# WHAT YOU WILL DO
Word for word, repeat all the entries below, but without the pictures.

# Dataset entries
####################

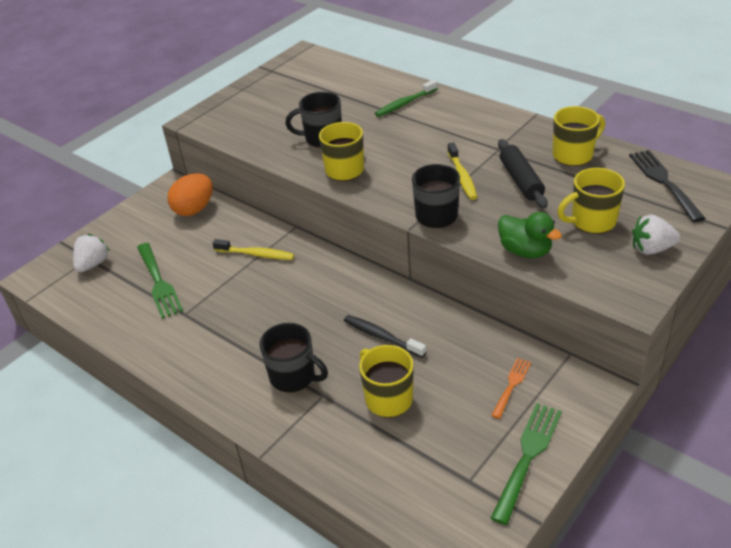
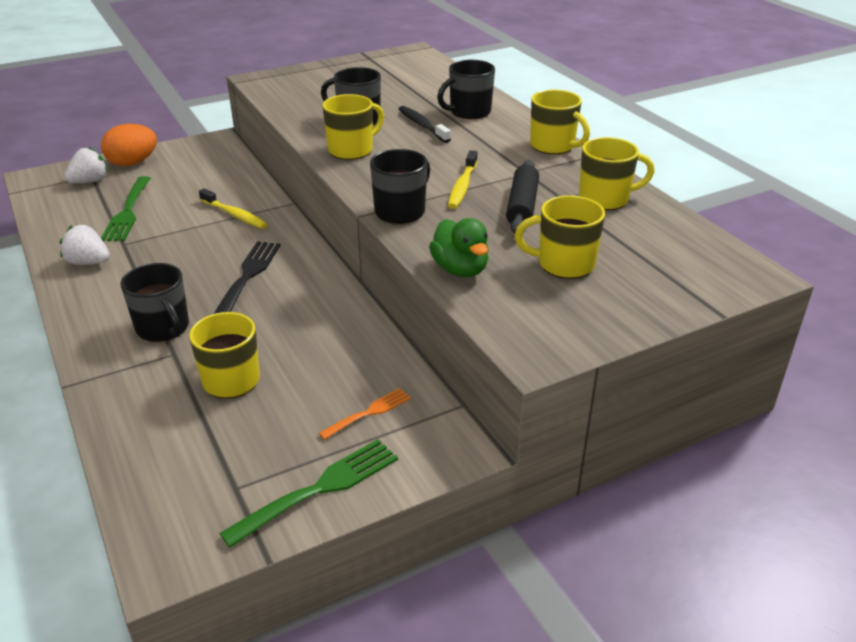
camera: 20 degrees right, 5 degrees down
orange egg [168,173,213,216] -> orange egg moved to [101,124,157,166]
black toothbrush [344,315,426,358] -> black toothbrush moved to [399,106,451,143]
green toothbrush [375,80,438,117] -> black mug [437,60,495,119]
black fork [629,150,706,222] -> black fork moved to [214,241,281,314]
white strawberry [632,215,680,255] -> white strawberry moved to [60,225,110,265]
none -> yellow mug [530,90,590,154]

####################

# YOUR SOLUTION
camera: 20 degrees right, 5 degrees down
orange egg [168,173,213,216] -> orange egg moved to [101,124,157,166]
black toothbrush [344,315,426,358] -> black toothbrush moved to [399,106,451,143]
green toothbrush [375,80,438,117] -> black mug [437,60,495,119]
black fork [629,150,706,222] -> black fork moved to [214,241,281,314]
white strawberry [632,215,680,255] -> white strawberry moved to [60,225,110,265]
none -> yellow mug [530,90,590,154]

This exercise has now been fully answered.